Exercise:
The entries below are to be copied exactly, with every picture left out.

Extracted data entries:
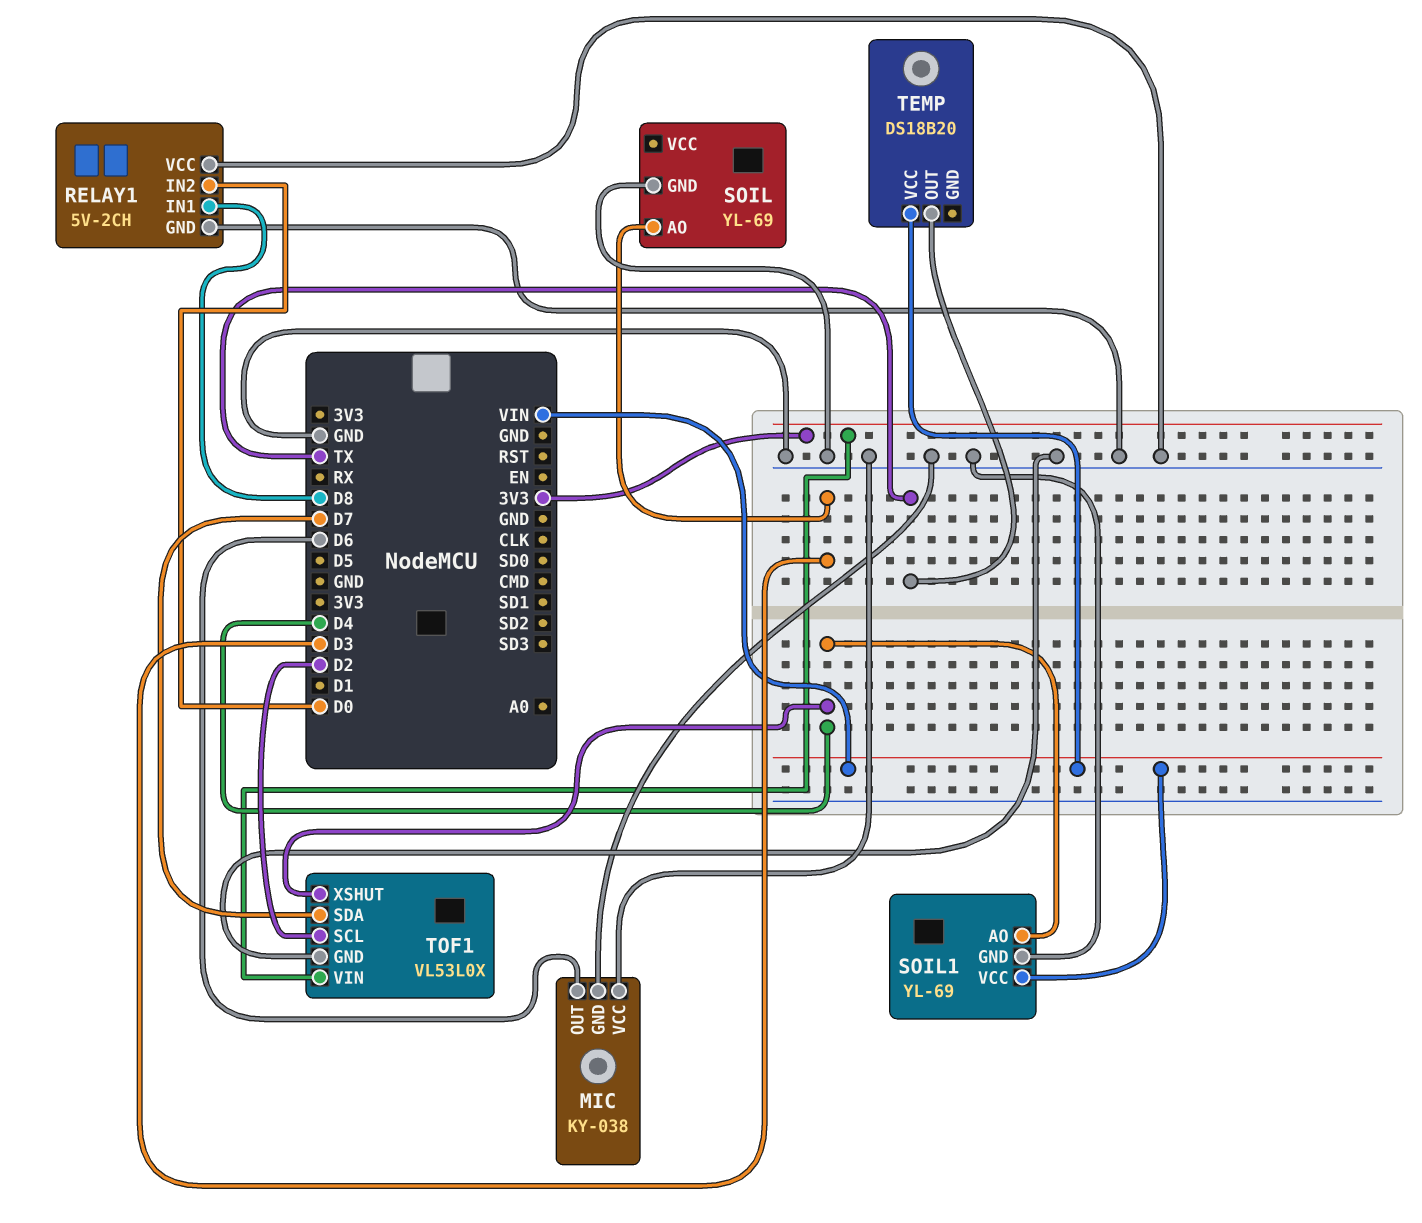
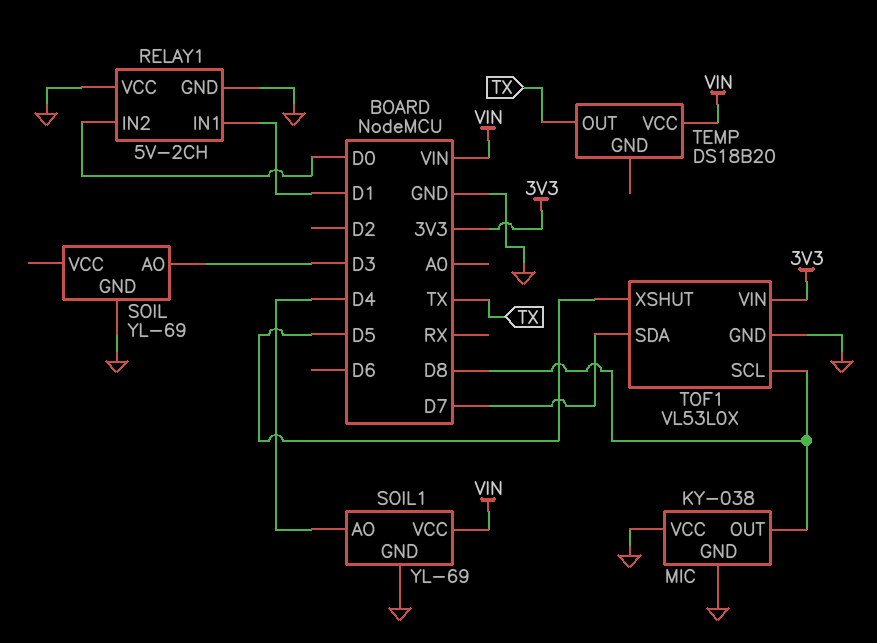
MIC pin OUT: D6 -> D8
RELAY1 pin IN1: D8 -> D1
TOF1 pin SCL: D2 -> D8
TOF1 pin XSHUT: D4 -> D5

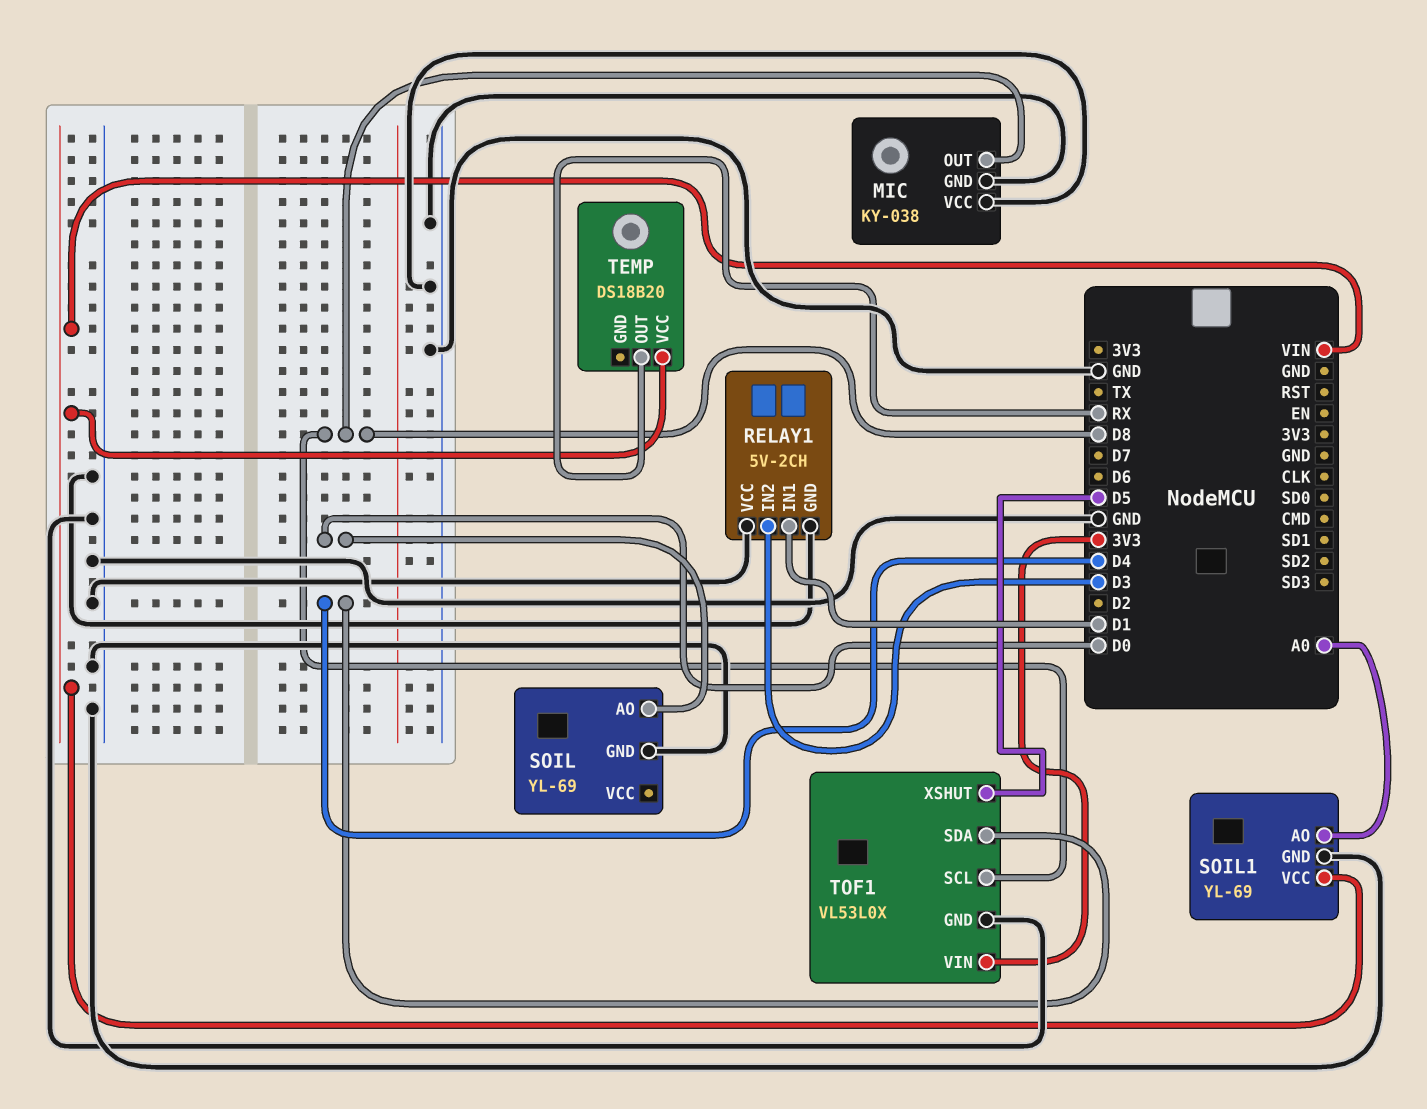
RELAY1 pin IN2: D0 -> D3
SOIL pin AO: D3 -> D0
SOIL1 pin AO: D4 -> A0
TEMP pin OUT: TX -> RX
TOF1 pin SDA: D7 -> D4

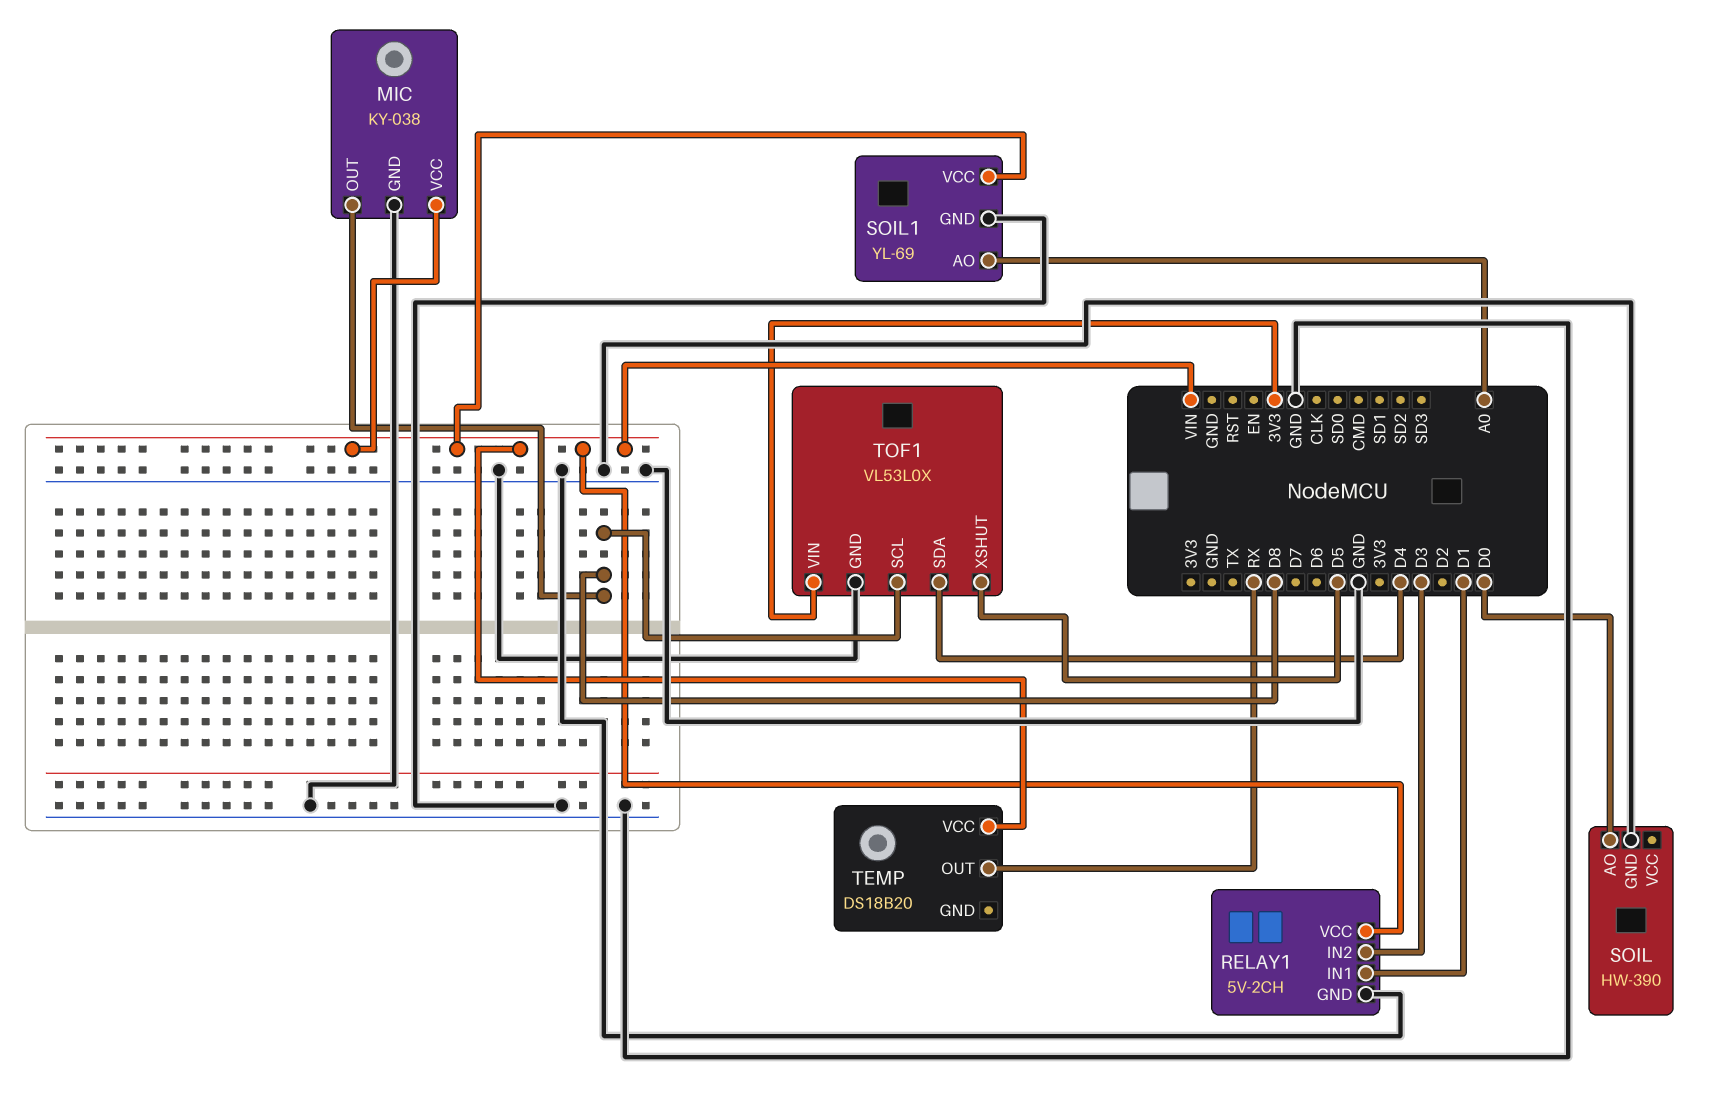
MIC pin VCC: GND -> VIN
RELAY1 pin VCC: GND -> VIN
SOIL: YL-69 -> HW-390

Task solution:
MIC pin OUT: D6 -> D8
RELAY1 pin IN1: D8 -> D1
TOF1 pin SCL: D2 -> D8
TOF1 pin XSHUT: D4 -> D5

RELAY1 pin IN2: D0 -> D3
SOIL pin AO: D3 -> D0
SOIL1 pin AO: D4 -> A0
TEMP pin OUT: TX -> RX
TOF1 pin SDA: D7 -> D4

MIC pin VCC: GND -> VIN
RELAY1 pin VCC: GND -> VIN
SOIL: YL-69 -> HW-390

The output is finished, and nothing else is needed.